● **What is expected**: Pick out every row below that contains the string "clef" and copy each one in full.

● **Material for this task**:
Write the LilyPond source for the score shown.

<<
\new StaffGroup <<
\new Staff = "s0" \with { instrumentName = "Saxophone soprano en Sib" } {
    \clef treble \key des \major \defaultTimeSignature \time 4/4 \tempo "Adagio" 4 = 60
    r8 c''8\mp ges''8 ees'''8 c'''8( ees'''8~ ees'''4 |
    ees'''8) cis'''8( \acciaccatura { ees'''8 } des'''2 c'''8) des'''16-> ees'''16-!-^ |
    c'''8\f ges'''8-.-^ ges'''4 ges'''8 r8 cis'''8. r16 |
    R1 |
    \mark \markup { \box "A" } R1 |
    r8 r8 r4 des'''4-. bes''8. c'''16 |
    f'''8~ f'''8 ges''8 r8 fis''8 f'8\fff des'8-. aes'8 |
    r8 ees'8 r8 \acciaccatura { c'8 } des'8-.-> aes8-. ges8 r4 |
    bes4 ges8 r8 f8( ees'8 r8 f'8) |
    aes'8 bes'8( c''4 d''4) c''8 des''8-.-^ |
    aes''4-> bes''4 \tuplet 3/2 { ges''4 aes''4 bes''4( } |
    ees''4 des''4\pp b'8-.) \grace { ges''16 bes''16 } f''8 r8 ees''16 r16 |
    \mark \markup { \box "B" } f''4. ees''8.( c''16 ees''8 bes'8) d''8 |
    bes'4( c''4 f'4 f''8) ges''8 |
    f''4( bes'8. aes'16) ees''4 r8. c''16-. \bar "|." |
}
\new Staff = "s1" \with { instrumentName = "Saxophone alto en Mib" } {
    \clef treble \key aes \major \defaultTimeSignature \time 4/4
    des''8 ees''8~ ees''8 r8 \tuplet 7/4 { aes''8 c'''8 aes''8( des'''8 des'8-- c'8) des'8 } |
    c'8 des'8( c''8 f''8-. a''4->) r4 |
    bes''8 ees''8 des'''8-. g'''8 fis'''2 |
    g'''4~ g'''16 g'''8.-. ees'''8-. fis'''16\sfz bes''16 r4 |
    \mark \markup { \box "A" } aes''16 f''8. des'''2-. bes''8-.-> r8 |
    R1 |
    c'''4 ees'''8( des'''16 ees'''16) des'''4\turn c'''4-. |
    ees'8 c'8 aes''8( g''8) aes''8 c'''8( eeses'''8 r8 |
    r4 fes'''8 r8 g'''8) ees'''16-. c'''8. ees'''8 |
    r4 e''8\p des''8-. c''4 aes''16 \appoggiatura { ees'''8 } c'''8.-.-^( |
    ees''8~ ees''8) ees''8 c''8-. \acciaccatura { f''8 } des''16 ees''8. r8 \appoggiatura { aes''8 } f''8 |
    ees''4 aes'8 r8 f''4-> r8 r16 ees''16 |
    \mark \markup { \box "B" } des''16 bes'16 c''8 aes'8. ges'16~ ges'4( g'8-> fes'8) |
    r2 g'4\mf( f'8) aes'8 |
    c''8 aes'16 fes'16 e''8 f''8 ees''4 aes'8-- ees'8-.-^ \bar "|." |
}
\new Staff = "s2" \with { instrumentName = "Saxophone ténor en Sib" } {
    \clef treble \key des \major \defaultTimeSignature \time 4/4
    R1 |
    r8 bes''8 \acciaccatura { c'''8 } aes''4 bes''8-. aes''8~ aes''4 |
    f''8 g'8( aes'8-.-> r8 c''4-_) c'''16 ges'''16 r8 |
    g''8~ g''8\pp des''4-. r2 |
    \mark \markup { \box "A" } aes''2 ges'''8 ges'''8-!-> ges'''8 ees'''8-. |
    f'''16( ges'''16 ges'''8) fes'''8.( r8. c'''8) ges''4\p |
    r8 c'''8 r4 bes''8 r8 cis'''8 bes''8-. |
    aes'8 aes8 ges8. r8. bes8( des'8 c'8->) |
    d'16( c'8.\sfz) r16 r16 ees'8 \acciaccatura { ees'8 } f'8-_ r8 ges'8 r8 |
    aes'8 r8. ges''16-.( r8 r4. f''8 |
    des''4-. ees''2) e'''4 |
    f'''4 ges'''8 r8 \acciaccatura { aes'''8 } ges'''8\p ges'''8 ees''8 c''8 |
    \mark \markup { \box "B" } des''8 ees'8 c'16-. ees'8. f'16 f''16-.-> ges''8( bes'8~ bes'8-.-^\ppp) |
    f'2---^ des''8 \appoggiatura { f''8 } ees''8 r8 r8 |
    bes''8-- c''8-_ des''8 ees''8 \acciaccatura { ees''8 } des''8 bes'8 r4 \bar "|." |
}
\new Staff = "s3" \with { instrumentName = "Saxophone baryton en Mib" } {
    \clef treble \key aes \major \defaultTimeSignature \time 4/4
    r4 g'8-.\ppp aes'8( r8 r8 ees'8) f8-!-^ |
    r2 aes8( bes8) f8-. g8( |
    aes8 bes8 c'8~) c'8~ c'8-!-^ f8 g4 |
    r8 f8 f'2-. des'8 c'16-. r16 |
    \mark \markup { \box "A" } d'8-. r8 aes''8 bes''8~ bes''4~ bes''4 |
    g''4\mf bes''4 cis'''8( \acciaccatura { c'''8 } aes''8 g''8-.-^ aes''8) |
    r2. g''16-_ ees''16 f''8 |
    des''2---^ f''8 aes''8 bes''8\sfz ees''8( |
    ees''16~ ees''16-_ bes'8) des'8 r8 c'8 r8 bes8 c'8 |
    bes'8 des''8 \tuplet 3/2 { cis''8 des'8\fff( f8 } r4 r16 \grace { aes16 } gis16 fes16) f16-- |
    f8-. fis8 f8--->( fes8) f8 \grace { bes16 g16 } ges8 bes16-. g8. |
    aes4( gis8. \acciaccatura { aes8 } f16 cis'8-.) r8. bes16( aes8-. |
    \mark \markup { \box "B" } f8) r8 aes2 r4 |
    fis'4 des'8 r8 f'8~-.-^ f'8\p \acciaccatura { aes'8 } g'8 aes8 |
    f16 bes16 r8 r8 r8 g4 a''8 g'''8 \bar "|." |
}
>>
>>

● **Response**:
    \clef treble \key des \major \defaultTimeSignature \time 4/4 \tempo "Adagio" 4 = 60
    \clef treble \key aes \major \defaultTimeSignature \time 4/4
    \clef treble \key des \major \defaultTimeSignature \time 4/4
    \clef treble \key aes \major \defaultTimeSignature \time 4/4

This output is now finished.